> [ABOUT THIS EXERCISE]:
Once the line holding "grey cone F9 level 1 -> grey tile F9 level 1" is found in the listing below, write it out and each later line exactly, up to and including the one holding "purple brick B6:E7".

> [SUPPLIED MATERIAL]:
-- Opening Marker --

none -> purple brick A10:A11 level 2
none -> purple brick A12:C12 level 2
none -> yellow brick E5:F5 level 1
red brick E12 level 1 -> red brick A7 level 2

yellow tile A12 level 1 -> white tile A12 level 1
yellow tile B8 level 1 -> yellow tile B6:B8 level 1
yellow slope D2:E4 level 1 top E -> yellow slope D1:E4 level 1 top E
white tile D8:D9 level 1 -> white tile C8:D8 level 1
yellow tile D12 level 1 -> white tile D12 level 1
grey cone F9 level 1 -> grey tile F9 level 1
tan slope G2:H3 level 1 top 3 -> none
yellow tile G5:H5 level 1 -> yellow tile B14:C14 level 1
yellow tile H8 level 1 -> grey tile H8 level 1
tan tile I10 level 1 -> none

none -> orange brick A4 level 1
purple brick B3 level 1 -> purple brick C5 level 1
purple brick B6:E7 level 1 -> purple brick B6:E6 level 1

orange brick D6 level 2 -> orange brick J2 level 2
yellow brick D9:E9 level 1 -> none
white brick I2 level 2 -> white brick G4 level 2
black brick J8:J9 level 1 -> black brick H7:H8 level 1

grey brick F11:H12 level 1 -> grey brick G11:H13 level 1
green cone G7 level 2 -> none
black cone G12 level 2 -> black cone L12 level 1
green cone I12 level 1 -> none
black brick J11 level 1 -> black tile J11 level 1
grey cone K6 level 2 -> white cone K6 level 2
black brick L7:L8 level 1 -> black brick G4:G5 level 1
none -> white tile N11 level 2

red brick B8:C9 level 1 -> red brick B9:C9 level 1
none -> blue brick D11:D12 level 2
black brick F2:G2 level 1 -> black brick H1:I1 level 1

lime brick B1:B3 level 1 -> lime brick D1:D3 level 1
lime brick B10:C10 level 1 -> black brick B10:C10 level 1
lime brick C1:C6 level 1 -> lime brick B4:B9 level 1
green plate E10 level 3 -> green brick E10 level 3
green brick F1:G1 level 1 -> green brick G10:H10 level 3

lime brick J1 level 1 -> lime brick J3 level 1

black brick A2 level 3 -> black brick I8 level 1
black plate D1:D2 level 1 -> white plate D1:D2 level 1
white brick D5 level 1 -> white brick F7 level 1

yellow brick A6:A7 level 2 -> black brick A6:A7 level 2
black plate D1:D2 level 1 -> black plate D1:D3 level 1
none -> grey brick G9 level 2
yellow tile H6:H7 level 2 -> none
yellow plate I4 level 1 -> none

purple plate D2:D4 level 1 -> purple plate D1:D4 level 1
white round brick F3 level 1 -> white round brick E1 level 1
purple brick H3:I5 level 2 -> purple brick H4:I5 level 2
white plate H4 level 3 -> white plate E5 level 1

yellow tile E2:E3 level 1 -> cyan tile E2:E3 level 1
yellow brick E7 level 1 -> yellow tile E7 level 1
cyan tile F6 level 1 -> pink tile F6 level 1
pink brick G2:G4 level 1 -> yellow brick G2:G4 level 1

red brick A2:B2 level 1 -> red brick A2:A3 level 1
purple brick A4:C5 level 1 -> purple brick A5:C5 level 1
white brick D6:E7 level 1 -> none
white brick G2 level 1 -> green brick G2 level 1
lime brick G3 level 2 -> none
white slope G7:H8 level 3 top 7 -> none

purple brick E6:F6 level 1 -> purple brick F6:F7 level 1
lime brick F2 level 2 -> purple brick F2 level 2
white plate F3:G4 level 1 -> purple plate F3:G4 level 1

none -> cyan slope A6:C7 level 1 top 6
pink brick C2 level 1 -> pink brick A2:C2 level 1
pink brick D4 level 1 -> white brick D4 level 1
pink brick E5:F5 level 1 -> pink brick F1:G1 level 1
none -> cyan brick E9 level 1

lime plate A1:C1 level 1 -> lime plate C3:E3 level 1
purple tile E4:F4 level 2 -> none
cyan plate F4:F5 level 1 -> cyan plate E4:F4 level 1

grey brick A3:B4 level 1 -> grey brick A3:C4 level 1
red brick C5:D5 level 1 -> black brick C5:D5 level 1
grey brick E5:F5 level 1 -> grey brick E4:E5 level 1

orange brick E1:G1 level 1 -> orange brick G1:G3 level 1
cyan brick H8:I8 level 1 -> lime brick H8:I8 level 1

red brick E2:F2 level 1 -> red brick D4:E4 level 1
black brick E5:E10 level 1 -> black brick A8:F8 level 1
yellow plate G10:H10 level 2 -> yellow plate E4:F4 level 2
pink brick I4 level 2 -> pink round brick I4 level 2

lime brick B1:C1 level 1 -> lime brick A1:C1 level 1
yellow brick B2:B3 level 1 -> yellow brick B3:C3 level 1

-- Closing Marker --

> [THE ANSWER]:
grey cone F9 level 1 -> grey tile F9 level 1
tan slope G2:H3 level 1 top 3 -> none
yellow tile G5:H5 level 1 -> yellow tile B14:C14 level 1
yellow tile H8 level 1 -> grey tile H8 level 1
tan tile I10 level 1 -> none

none -> orange brick A4 level 1
purple brick B3 level 1 -> purple brick C5 level 1
purple brick B6:E7 level 1 -> purple brick B6:E6 level 1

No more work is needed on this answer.